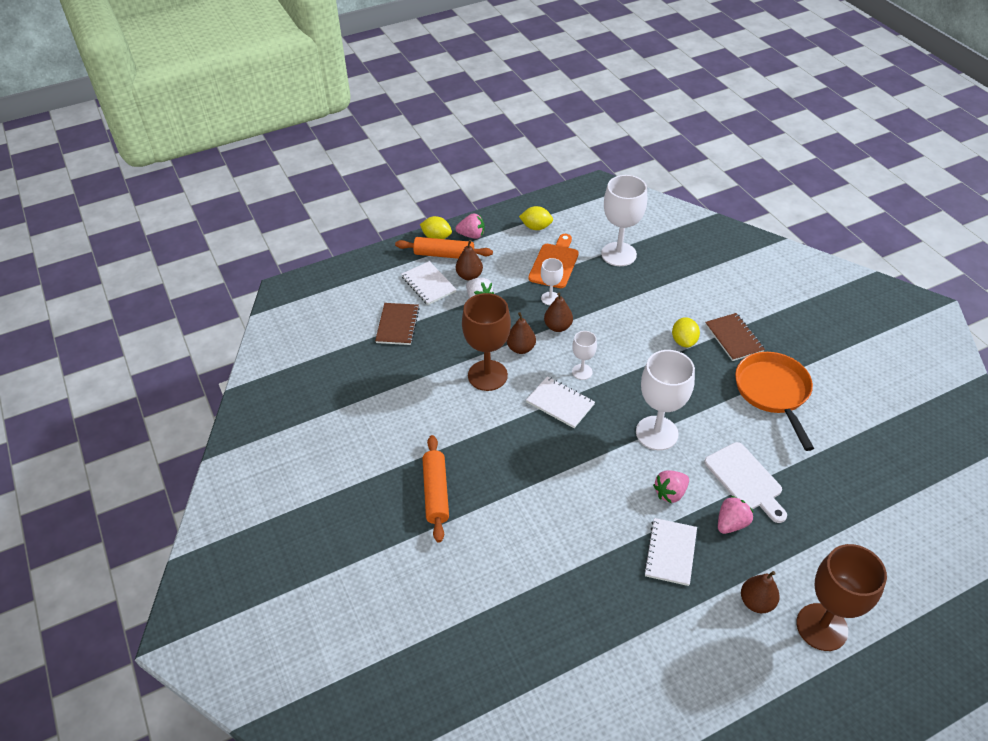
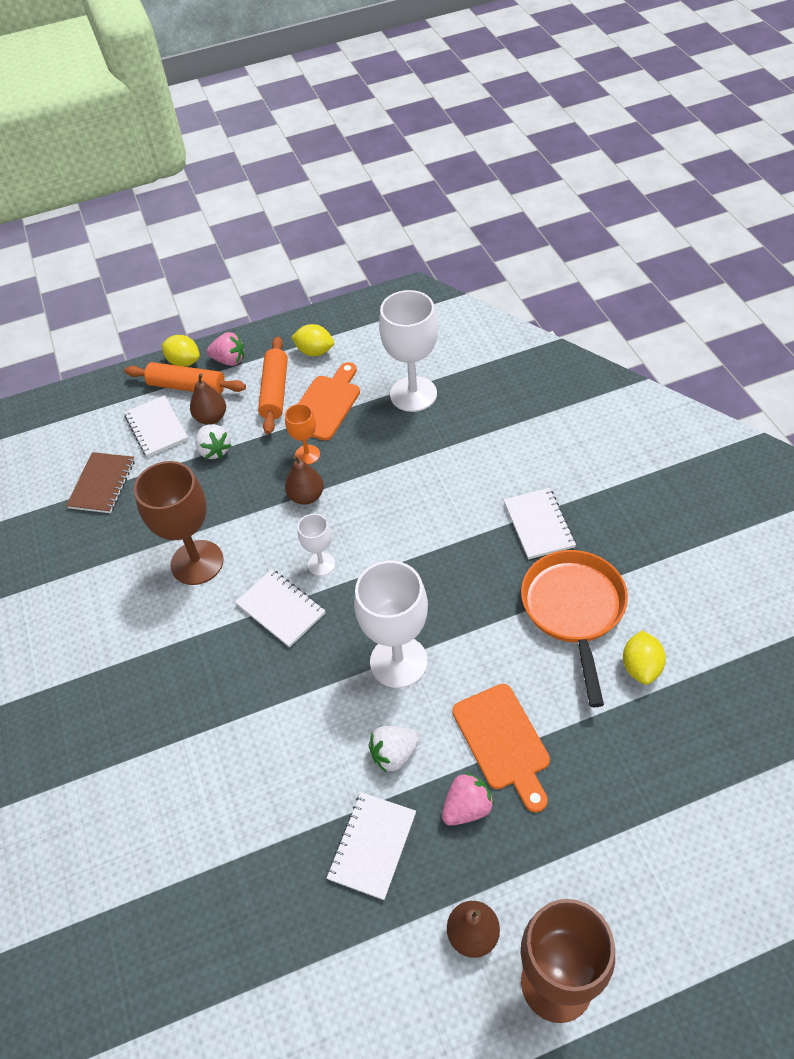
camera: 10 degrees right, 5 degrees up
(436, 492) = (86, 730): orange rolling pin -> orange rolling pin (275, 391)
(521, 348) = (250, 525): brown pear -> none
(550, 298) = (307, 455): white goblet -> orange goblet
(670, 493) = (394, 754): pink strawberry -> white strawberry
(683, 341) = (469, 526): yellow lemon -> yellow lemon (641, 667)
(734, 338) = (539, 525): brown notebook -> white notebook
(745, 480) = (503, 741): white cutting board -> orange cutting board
::::::
Assignment:
Pictures aside, return all the entries above exactly.

Exercise solution:
camera: 10 degrees right, 5 degrees up
(436, 492) = (86, 730): orange rolling pin -> orange rolling pin (275, 391)
(521, 348) = (250, 525): brown pear -> none
(550, 298) = (307, 455): white goblet -> orange goblet
(670, 493) = (394, 754): pink strawberry -> white strawberry
(683, 341) = (469, 526): yellow lemon -> yellow lemon (641, 667)
(734, 338) = (539, 525): brown notebook -> white notebook
(745, 480) = (503, 741): white cutting board -> orange cutting board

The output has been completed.